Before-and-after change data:
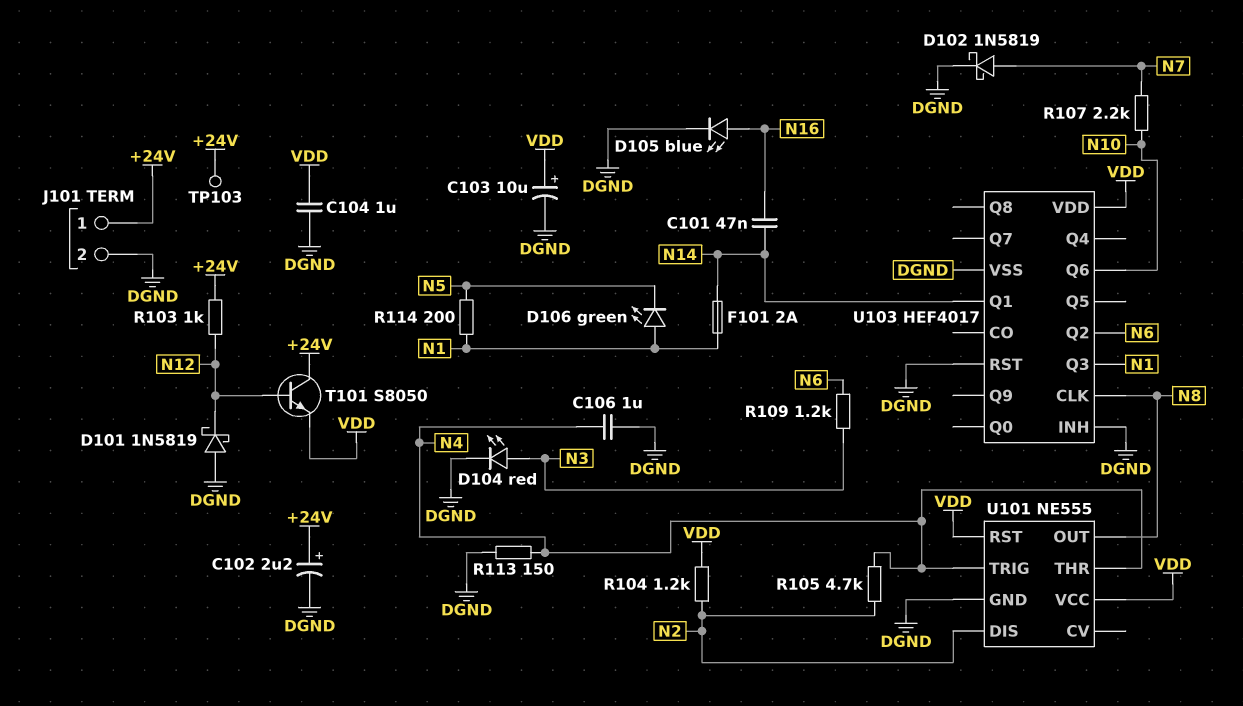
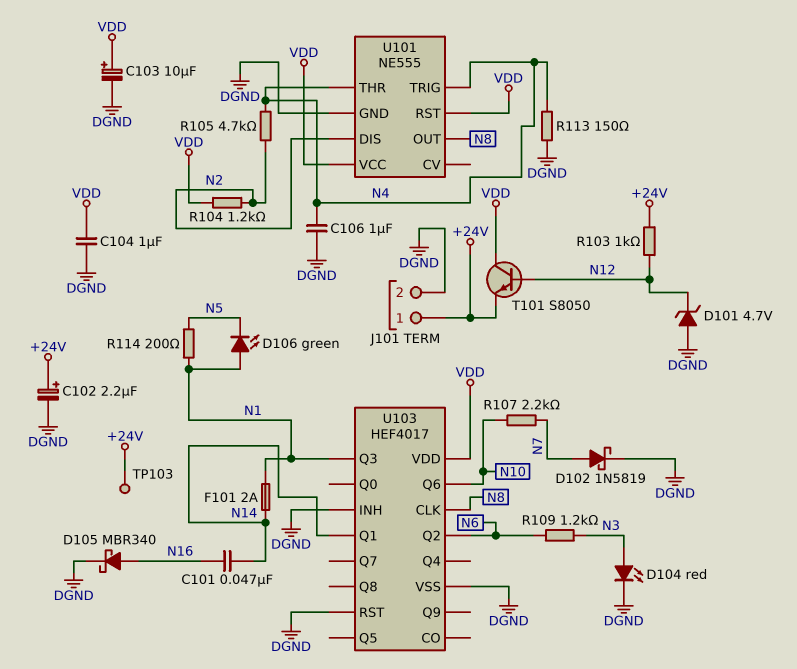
D101: schottky 1N5819 (A DGND, K N12) -> zener 4.7V (A DGND, K N12)
D105: LED blue (A N16, K DGND) -> schottky MBR340 (A N16, K DGND)
T101: NPN S8050 (B N12, C +24V, E VDD) -> NPN S8050 (B N12, C VDD, E +24V)

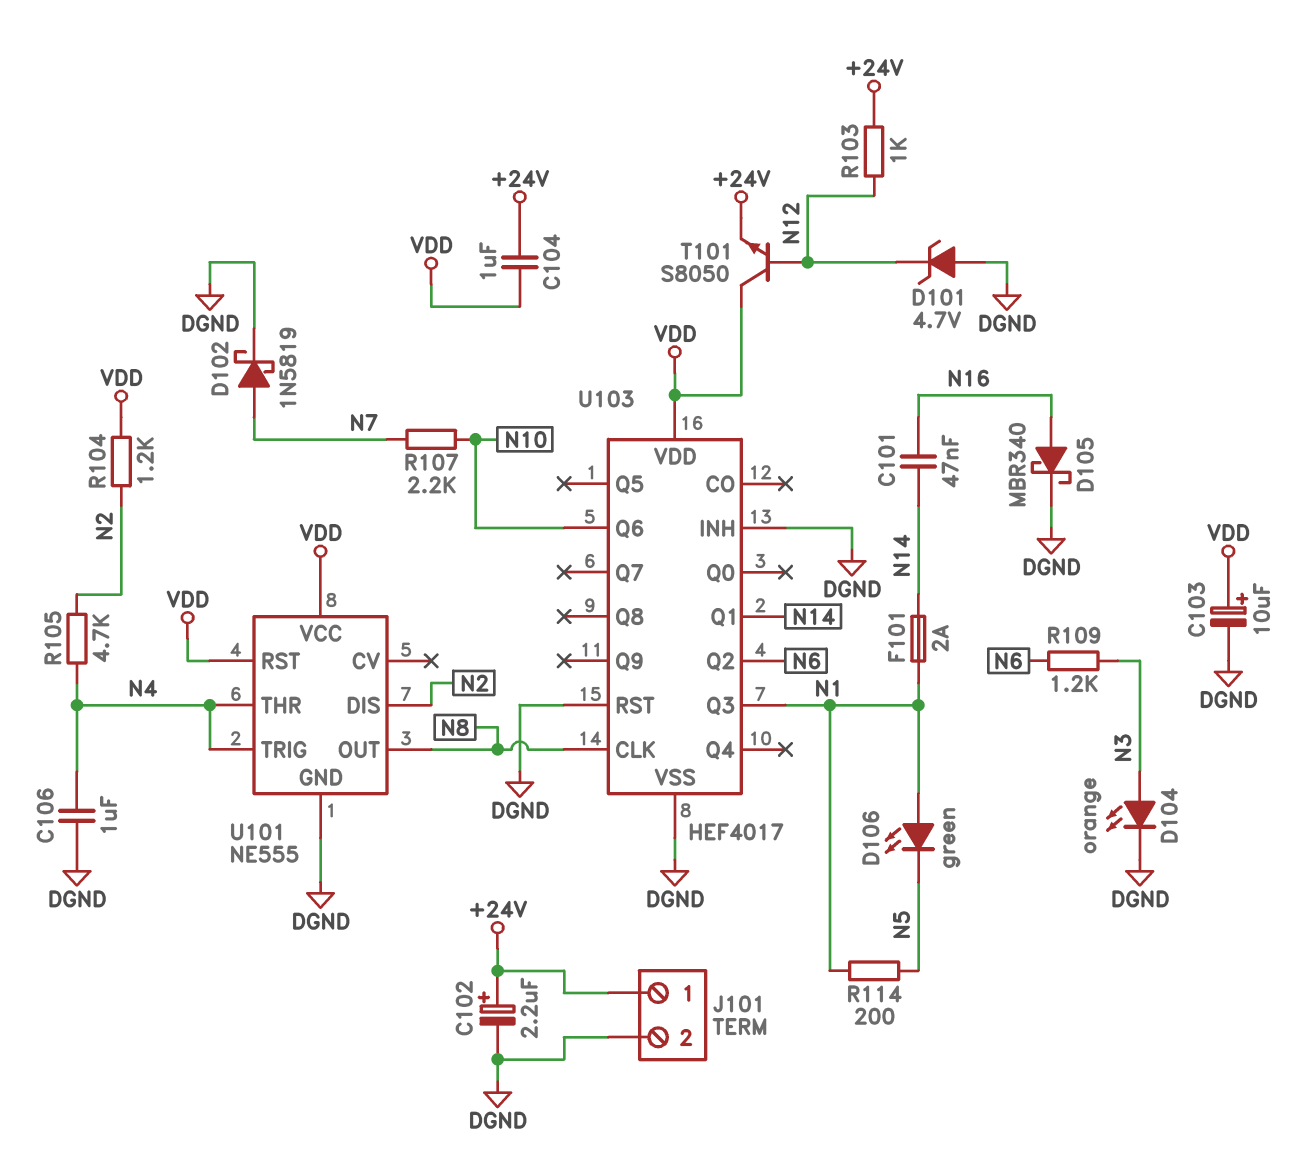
C104: 1uF (DGND, VDD) -> 1uF (+24V, VDD)
D104: LED red (A N3, K DGND) -> LED orange (A N3, K DGND)
R113: 150 (DGND, N4) -> none
TP103: test point (+24V) -> none

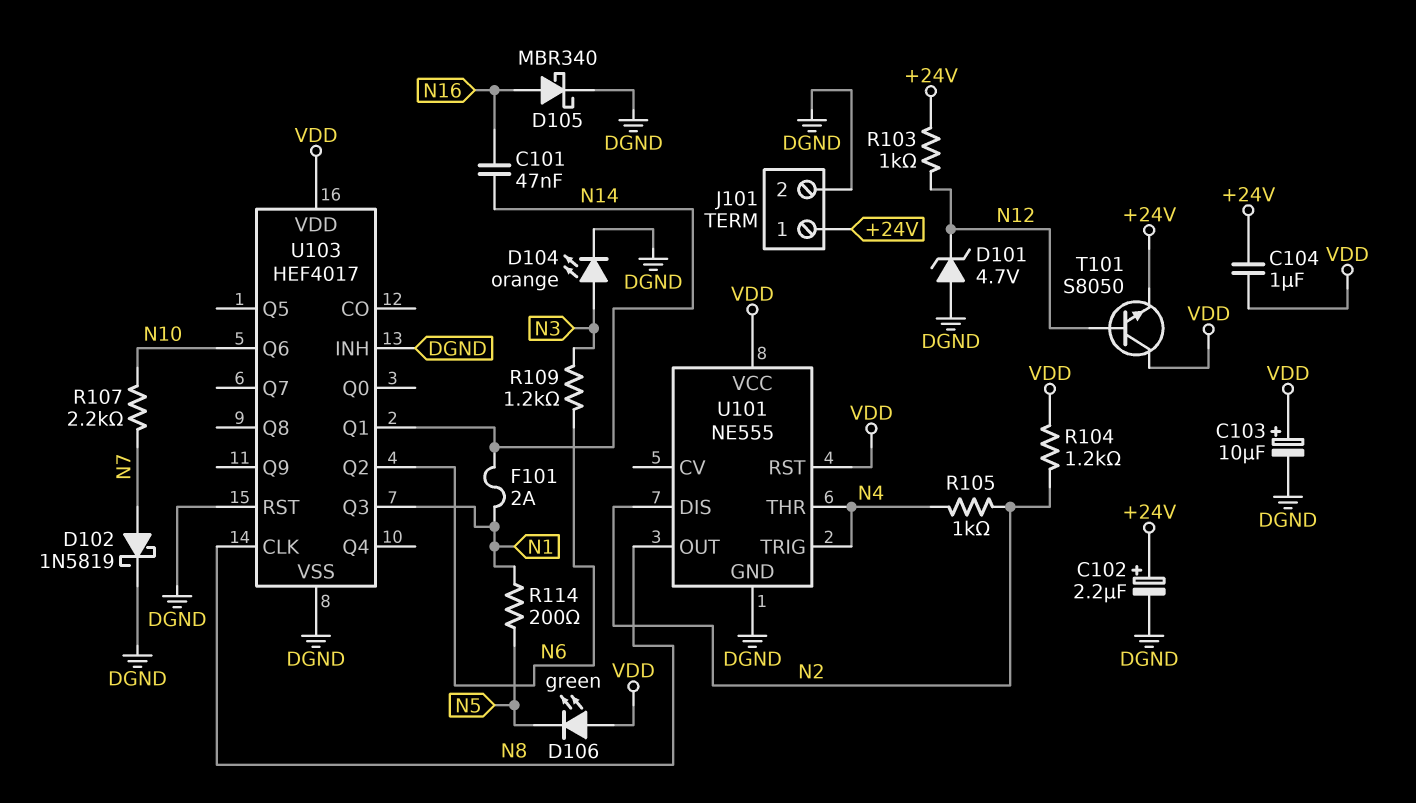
C106: 1uF (DGND, N4) -> none
D106: LED green (A N1, K N5) -> LED green (A VDD, K N5)
R105: 4.7k (N2, N4) -> 1k (N2, N4)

== Exercise objective ==
Where in the records does the word "schottky" appear? Copy each line that holds it.

== Result of the exercise ==
D101: schottky 1N5819 (A DGND, K N12) -> zener 4.7V (A DGND, K N12)
D105: LED blue (A N16, K DGND) -> schottky MBR340 (A N16, K DGND)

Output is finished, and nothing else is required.